[Extracted records]
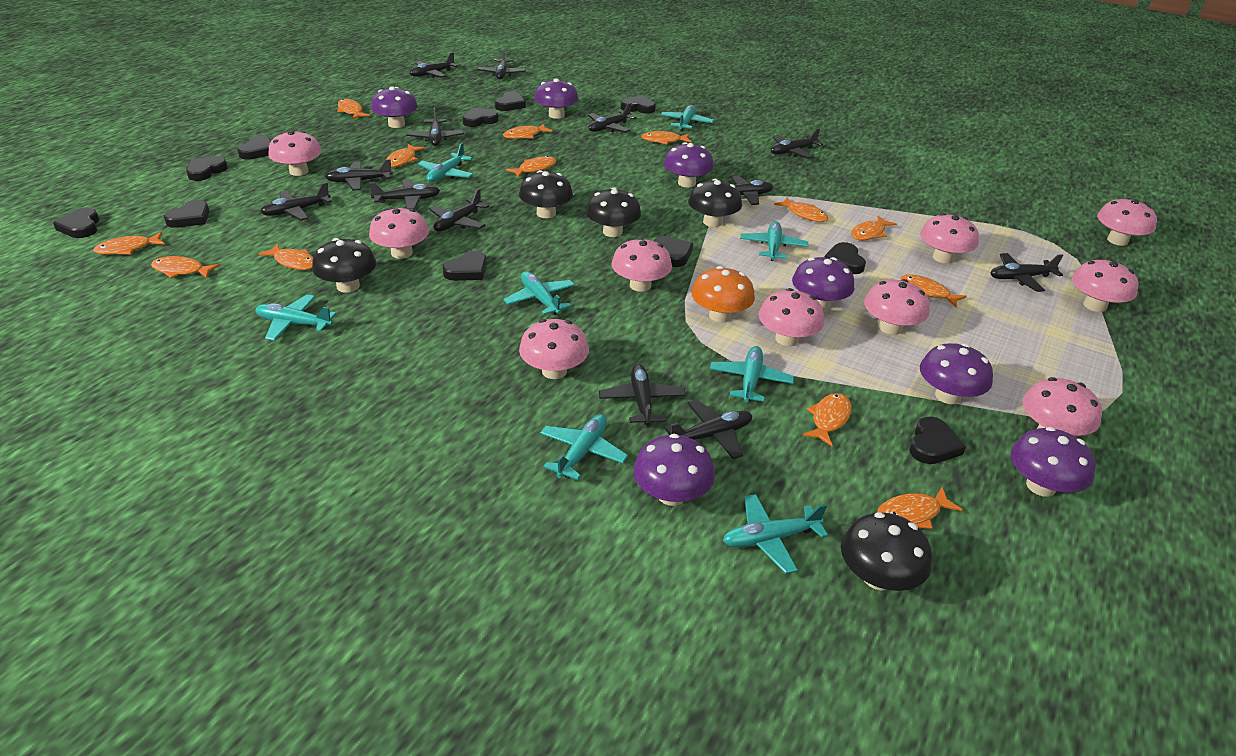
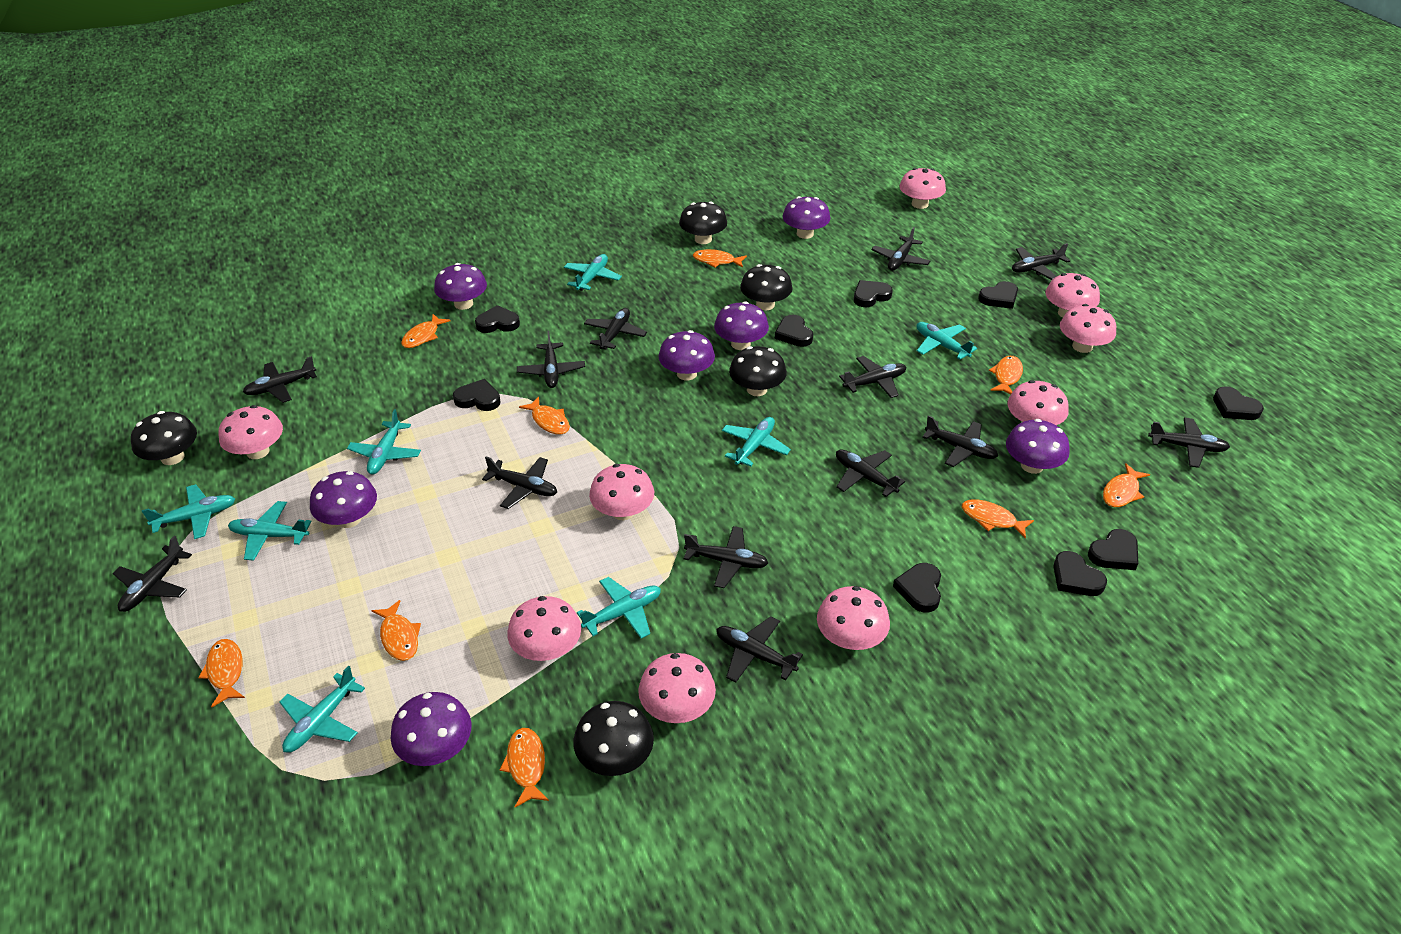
black heart: 11 -> 9
orange fish: 13 -> 9
orange mushroom: 1 -> 0
pink mushroom: 10 -> 9

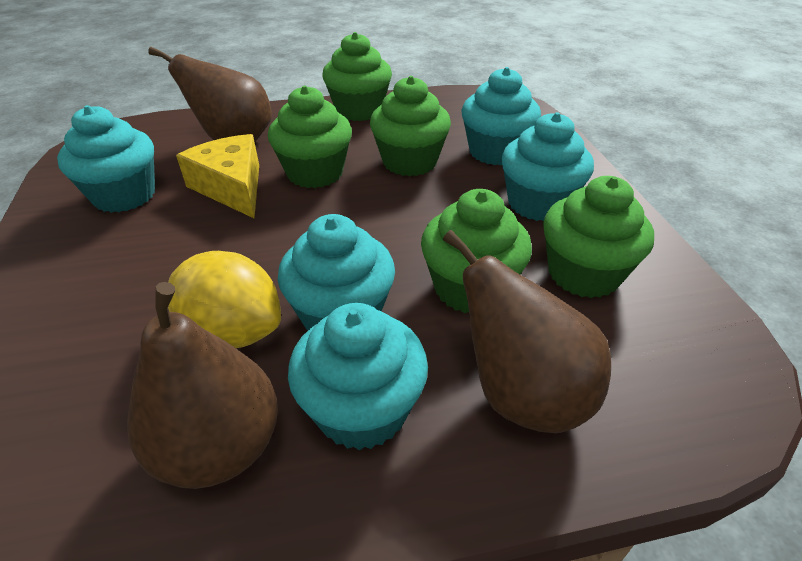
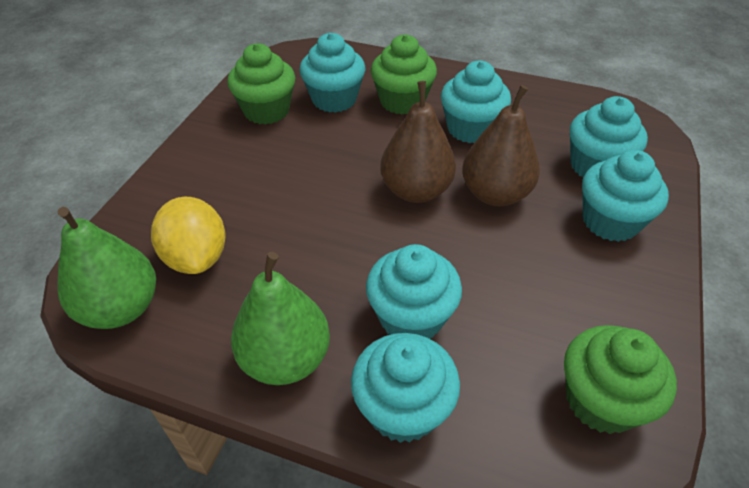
brown pear: 3 -> 2
green cupcake: 5 -> 3
green pear: 0 -> 2
turquoise cupcake: 5 -> 6
yellow cheese: 1 -> 0

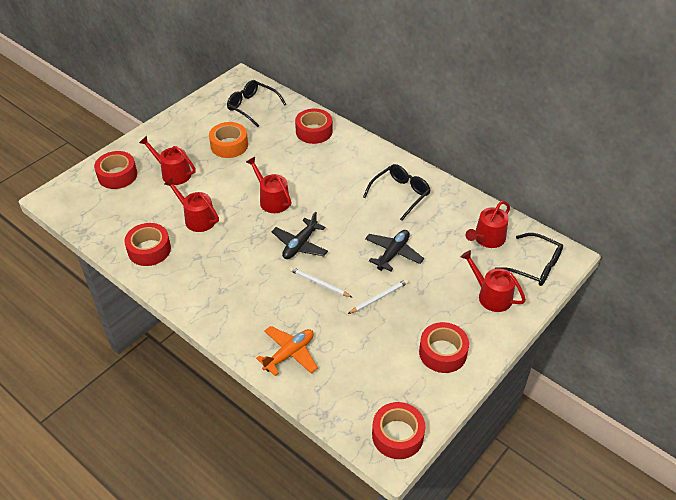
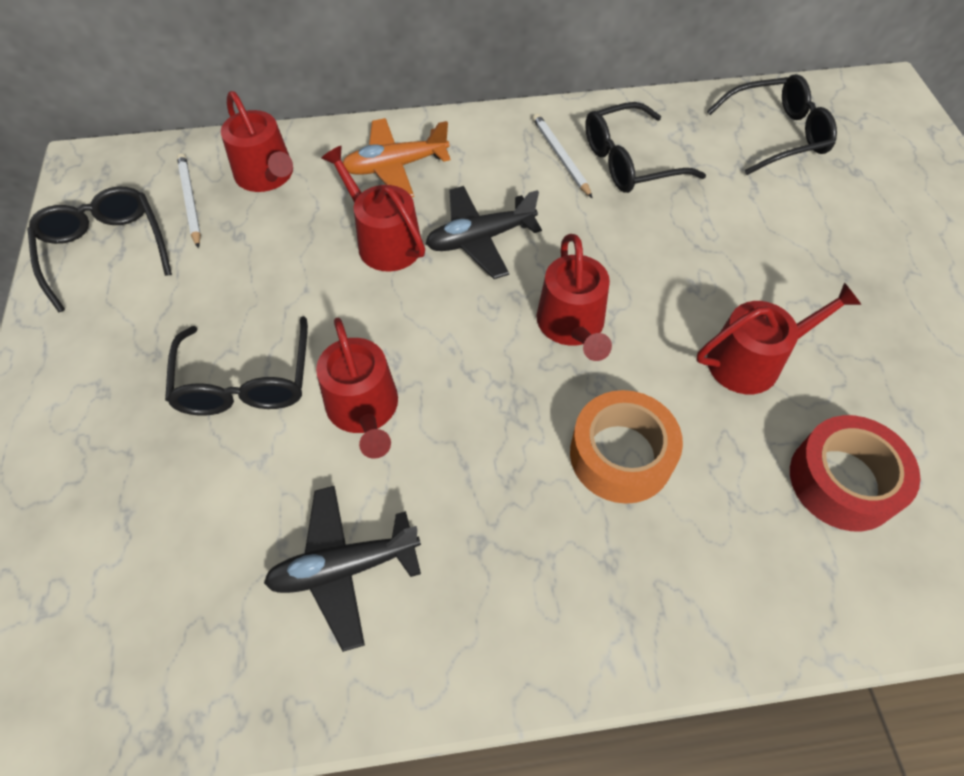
black glasses: 3 -> 4
red tape: 5 -> 1

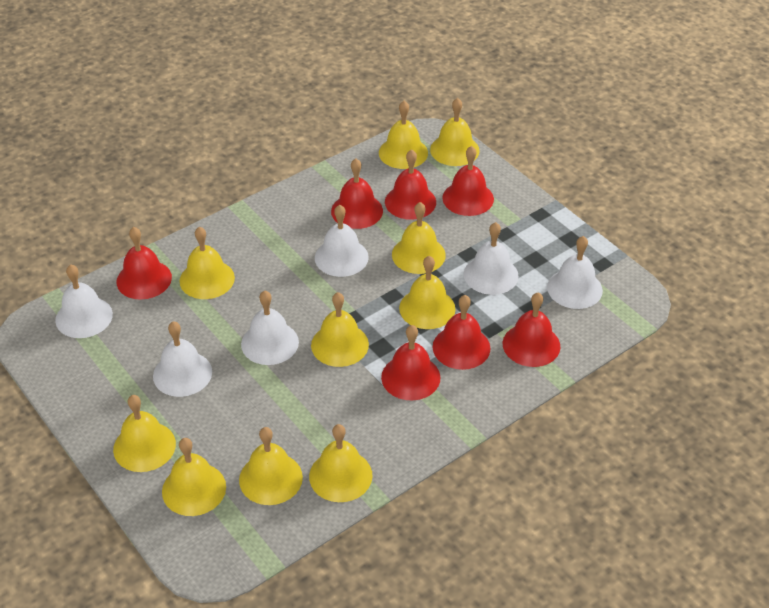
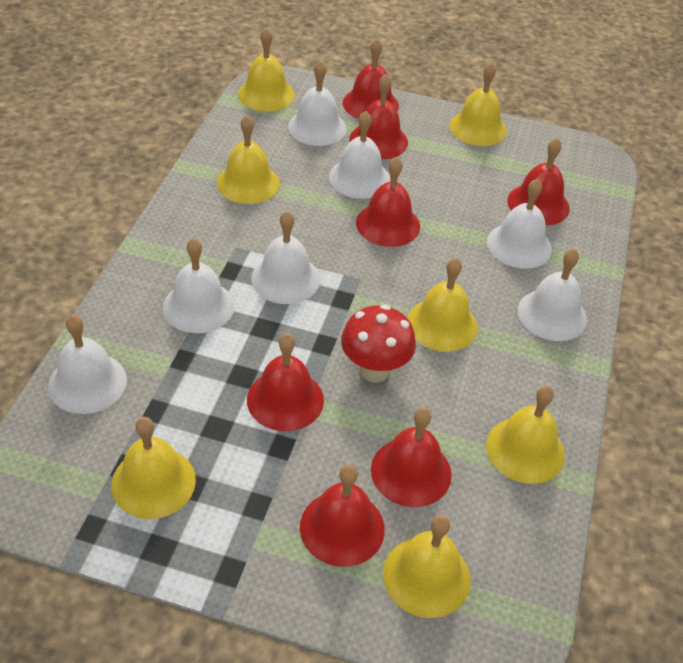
red mushroom: 0 -> 1
white bell: 6 -> 7
yellow bell: 10 -> 7

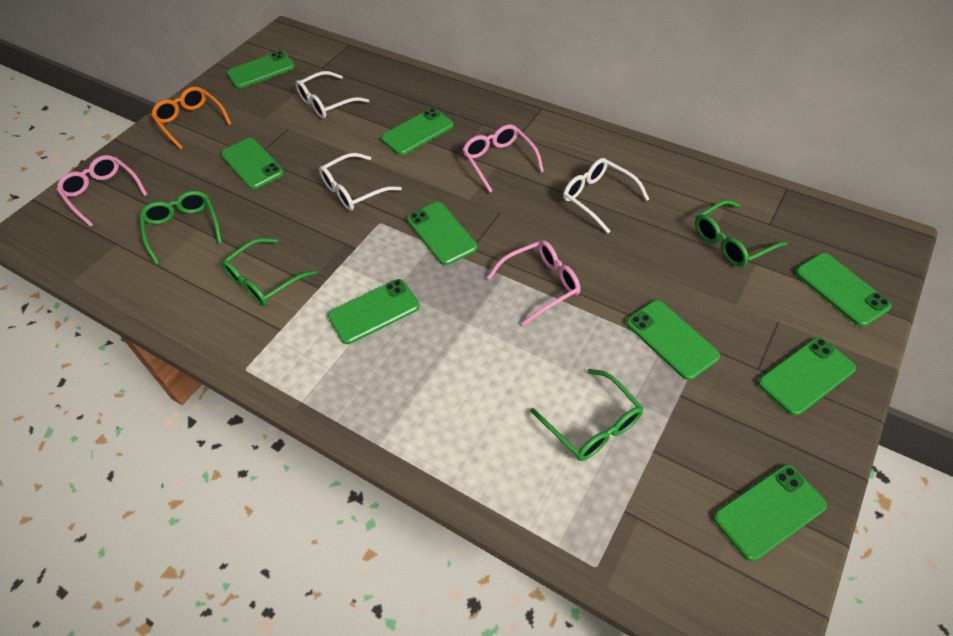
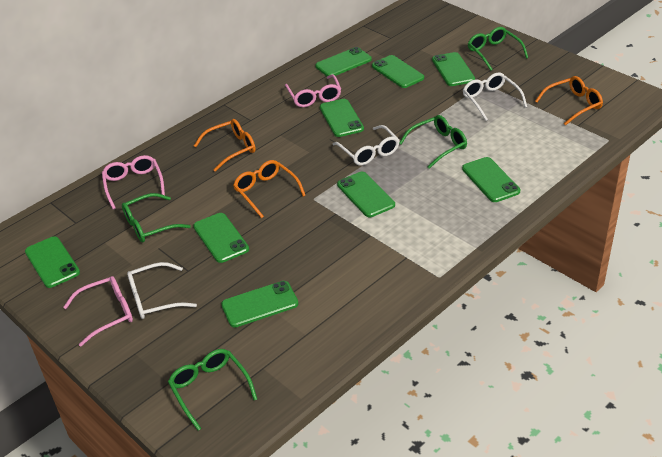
orange glasses: 1 -> 3

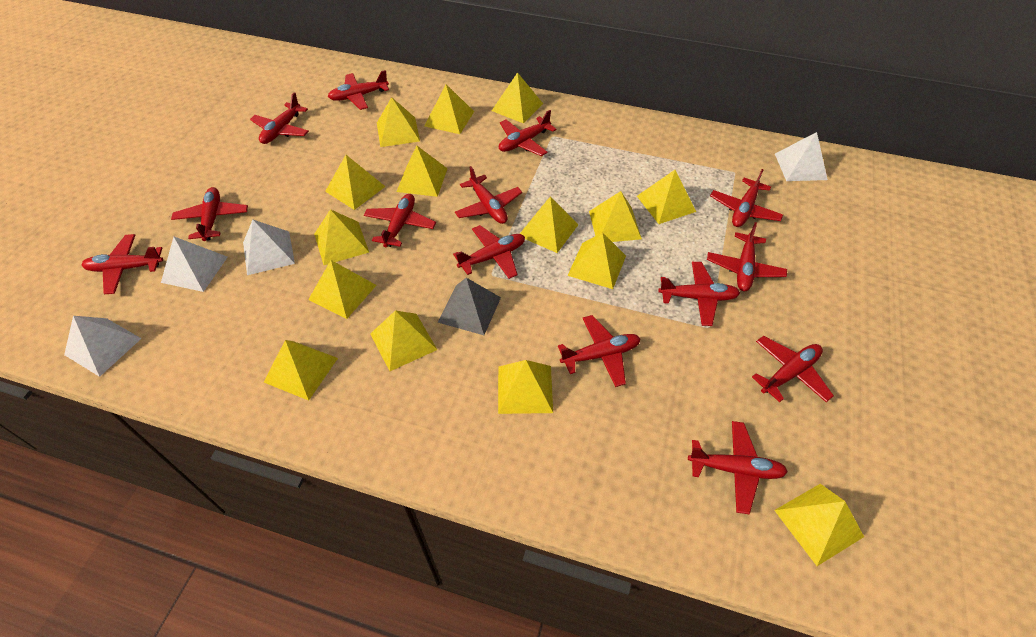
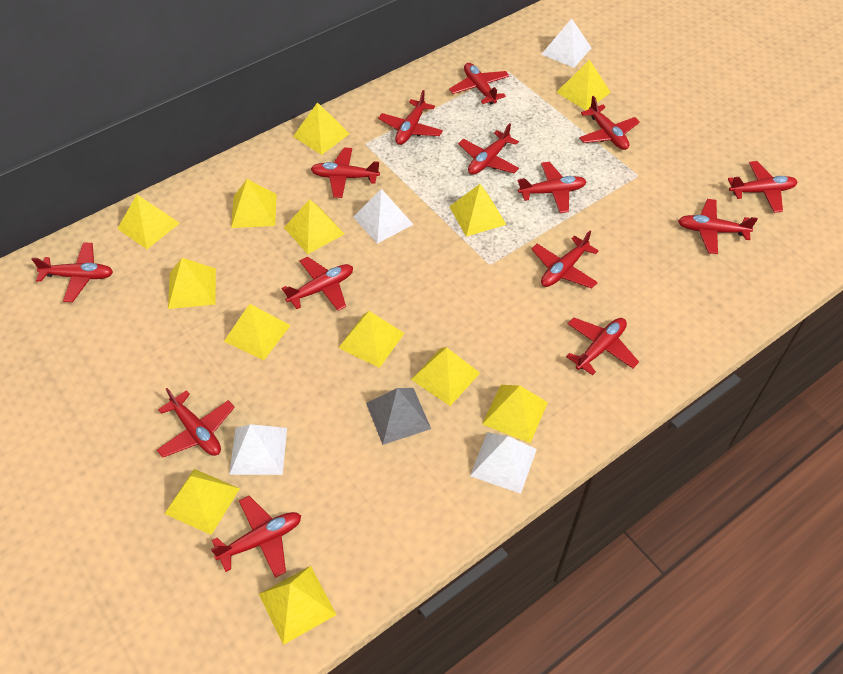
yellow pyramid: 15 -> 13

* Required work
Quote only the lines that start at the line holding "orange fish: 13 -> 9" and end at the last line of the entries, including both of those lines, and omit every picture.

* Response area
orange fish: 13 -> 9
orange mushroom: 1 -> 0
pink mushroom: 10 -> 9

brown pear: 3 -> 2
green cupcake: 5 -> 3
green pear: 0 -> 2
turquoise cupcake: 5 -> 6
yellow cheese: 1 -> 0

black glasses: 3 -> 4
red tape: 5 -> 1

red mushroom: 0 -> 1
white bell: 6 -> 7
yellow bell: 10 -> 7

orange glasses: 1 -> 3

yellow pyramid: 15 -> 13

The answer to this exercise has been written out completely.